* _Data listing_
++++++++++

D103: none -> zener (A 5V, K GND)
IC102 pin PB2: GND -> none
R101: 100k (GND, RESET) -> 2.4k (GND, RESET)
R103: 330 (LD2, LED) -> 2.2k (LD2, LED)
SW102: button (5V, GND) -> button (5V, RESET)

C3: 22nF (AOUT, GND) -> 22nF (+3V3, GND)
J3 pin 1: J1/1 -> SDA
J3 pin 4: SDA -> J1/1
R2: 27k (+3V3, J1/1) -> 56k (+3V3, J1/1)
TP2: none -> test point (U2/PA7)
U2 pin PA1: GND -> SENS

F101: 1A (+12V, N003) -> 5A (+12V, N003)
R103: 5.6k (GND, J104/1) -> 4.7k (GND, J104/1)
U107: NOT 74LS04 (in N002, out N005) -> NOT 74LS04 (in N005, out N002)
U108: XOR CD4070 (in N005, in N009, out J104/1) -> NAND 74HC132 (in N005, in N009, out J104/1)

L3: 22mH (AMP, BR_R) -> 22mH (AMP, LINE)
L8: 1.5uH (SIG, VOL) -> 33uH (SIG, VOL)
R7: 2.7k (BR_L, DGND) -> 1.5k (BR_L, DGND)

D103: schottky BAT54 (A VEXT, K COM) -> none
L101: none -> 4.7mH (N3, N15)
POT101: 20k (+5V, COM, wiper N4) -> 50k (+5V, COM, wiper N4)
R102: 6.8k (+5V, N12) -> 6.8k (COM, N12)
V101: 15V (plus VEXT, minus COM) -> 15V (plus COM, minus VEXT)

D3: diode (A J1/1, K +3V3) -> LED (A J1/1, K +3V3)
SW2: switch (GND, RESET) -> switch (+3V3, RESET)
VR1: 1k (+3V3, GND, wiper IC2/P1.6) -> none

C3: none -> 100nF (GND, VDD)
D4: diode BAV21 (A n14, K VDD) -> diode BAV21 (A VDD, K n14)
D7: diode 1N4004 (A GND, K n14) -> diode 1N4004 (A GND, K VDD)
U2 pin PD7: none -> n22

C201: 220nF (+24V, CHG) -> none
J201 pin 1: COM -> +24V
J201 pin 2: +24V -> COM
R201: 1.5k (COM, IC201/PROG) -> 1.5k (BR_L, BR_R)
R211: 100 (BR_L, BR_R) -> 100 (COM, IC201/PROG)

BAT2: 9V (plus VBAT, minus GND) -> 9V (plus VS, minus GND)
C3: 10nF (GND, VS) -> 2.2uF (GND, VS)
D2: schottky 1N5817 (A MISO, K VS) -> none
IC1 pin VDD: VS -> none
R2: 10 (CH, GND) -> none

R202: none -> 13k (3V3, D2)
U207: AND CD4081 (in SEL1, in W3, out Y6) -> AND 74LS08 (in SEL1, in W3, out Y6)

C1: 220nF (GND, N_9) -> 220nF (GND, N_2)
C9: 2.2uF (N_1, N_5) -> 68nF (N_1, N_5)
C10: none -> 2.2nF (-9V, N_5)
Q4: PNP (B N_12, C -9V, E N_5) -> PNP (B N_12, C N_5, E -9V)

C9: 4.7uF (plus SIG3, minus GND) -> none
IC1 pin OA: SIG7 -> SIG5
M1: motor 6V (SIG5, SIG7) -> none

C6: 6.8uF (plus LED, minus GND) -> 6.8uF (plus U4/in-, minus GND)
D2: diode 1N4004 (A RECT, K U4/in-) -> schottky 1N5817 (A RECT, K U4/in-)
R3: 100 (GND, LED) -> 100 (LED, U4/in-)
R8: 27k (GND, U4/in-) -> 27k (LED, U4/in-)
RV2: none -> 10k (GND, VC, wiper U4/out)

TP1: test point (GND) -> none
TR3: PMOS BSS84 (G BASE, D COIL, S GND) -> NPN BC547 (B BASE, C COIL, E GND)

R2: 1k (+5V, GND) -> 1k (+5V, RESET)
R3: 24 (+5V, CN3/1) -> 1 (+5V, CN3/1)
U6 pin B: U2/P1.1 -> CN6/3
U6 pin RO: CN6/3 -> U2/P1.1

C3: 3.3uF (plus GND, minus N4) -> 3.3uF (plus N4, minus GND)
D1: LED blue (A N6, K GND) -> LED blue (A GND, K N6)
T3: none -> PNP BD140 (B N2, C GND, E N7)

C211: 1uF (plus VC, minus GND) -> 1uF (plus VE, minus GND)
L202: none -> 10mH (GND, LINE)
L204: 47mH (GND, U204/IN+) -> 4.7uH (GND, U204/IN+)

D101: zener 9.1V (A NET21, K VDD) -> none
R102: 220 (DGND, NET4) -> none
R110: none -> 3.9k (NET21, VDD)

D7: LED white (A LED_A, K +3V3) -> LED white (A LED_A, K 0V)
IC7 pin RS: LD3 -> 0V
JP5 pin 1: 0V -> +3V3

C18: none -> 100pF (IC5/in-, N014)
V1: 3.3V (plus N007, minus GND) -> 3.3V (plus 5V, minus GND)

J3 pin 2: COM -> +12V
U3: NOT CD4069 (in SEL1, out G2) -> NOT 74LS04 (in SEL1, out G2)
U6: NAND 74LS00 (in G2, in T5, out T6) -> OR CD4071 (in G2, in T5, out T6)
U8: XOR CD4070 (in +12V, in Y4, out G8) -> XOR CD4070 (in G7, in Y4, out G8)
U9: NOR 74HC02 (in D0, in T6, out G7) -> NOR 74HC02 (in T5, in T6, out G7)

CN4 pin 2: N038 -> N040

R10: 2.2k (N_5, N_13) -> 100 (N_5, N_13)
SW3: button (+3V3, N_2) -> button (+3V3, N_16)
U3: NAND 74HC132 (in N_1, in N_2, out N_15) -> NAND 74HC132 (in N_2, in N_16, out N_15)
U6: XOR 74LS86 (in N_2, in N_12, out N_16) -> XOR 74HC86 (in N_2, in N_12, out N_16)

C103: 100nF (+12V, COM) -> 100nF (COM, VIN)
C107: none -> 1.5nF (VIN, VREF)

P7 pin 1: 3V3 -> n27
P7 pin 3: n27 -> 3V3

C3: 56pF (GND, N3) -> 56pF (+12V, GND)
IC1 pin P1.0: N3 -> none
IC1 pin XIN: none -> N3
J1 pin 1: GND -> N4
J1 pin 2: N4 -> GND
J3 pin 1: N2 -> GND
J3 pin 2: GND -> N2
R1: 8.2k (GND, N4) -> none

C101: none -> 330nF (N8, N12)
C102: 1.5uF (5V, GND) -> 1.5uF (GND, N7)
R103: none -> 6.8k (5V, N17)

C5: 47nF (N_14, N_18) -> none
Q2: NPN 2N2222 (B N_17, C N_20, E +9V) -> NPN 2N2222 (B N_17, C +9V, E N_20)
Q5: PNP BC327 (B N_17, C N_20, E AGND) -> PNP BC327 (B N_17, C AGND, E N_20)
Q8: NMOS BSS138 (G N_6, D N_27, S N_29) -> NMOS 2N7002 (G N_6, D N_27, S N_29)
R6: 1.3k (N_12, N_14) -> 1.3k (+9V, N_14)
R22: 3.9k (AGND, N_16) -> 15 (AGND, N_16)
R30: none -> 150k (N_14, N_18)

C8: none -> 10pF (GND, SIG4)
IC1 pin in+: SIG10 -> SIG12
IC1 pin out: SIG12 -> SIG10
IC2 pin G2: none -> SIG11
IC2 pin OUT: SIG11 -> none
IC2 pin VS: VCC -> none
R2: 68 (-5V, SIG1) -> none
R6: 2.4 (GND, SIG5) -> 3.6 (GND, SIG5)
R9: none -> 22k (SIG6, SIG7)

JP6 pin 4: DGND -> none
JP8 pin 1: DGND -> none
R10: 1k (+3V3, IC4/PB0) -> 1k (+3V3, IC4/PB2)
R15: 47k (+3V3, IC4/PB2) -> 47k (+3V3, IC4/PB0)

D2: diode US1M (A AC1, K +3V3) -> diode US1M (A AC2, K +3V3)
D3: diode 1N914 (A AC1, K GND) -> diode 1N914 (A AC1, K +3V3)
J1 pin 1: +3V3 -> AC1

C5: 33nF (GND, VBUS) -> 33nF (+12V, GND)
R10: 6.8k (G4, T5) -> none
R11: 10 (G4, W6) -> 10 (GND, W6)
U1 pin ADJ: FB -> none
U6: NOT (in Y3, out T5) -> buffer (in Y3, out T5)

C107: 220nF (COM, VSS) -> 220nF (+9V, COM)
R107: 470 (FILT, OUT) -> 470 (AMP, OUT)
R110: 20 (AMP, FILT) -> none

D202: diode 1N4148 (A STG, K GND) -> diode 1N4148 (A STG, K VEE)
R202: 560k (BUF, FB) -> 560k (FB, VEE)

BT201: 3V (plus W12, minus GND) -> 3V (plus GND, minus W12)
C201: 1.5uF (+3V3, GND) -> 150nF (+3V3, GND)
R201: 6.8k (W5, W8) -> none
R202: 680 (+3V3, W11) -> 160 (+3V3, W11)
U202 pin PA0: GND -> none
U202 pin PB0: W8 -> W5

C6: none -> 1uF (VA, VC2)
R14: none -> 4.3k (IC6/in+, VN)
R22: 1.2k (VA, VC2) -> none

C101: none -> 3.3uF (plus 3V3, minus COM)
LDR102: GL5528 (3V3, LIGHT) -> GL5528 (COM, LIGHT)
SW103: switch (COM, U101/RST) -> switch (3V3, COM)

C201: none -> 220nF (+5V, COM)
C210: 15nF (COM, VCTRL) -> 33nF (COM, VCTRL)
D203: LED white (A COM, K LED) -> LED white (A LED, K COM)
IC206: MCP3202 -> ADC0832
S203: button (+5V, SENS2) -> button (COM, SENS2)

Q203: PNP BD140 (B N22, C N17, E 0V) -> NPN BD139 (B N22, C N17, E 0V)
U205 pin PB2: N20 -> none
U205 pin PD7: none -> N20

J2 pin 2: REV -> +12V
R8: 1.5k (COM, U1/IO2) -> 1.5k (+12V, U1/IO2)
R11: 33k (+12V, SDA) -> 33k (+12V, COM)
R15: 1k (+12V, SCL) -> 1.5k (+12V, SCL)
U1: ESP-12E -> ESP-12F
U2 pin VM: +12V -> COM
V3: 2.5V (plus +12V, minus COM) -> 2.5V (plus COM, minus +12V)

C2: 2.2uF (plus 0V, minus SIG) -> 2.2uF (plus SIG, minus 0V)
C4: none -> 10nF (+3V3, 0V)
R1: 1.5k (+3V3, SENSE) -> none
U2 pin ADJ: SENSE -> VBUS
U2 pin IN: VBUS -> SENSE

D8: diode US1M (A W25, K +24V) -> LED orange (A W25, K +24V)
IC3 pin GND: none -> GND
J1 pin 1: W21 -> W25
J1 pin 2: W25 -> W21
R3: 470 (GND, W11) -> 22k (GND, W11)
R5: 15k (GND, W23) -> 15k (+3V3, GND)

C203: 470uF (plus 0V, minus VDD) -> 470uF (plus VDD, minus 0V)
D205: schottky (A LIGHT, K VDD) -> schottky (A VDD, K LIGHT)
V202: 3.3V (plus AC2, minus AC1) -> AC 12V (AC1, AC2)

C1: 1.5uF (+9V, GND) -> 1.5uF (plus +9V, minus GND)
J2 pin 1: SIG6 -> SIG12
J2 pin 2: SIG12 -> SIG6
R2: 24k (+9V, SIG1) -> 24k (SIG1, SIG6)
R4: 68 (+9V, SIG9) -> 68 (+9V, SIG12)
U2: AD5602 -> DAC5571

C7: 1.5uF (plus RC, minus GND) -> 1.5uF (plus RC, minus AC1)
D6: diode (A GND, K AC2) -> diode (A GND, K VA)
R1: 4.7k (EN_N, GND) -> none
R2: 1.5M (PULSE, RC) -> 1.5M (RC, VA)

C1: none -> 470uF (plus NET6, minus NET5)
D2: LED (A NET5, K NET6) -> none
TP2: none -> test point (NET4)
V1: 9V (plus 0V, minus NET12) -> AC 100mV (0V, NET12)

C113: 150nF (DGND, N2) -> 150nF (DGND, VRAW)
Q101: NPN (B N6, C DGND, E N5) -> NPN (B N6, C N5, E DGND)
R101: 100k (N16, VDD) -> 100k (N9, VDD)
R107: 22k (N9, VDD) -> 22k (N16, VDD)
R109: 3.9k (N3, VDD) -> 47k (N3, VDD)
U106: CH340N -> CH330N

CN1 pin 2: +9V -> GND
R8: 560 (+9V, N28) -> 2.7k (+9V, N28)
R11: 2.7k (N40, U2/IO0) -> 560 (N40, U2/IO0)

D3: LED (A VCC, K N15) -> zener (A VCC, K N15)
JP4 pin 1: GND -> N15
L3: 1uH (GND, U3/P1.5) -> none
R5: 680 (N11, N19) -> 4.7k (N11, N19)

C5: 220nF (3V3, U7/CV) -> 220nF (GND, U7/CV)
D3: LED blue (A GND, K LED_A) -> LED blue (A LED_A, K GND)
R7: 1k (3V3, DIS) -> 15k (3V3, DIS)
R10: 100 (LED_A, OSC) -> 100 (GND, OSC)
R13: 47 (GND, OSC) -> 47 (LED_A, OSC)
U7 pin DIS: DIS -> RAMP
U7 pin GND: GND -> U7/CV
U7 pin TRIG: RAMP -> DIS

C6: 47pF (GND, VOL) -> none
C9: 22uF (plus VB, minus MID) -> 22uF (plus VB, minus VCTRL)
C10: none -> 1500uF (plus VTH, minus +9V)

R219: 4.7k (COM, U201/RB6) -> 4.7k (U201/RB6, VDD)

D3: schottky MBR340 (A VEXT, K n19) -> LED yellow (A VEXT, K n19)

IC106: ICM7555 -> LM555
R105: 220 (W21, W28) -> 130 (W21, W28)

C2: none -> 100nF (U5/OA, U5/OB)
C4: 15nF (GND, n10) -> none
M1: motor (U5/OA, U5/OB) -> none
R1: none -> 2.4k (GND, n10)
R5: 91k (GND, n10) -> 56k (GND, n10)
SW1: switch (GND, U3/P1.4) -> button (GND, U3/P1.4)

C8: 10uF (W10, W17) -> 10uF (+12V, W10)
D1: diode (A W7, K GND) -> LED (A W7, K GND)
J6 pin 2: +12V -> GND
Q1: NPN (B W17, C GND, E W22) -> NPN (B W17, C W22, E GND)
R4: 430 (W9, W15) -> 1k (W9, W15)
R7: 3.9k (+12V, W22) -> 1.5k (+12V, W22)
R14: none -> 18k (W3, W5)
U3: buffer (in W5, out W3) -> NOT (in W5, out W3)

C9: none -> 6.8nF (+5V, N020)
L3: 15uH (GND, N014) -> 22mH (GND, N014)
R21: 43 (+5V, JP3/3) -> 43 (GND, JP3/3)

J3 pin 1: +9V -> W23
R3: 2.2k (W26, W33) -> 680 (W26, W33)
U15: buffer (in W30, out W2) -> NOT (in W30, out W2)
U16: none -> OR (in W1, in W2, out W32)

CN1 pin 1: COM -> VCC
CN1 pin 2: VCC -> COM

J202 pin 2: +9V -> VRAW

++++++++++

* _Problem description_
Search the records for the word "RESET" and copy out every line that holds it.

* _Exercise solution_
R101: 100k (GND, RESET) -> 2.4k (GND, RESET)
SW102: button (5V, GND) -> button (5V, RESET)
SW2: switch (GND, RESET) -> switch (+3V3, RESET)
R2: 1k (+5V, GND) -> 1k (+5V, RESET)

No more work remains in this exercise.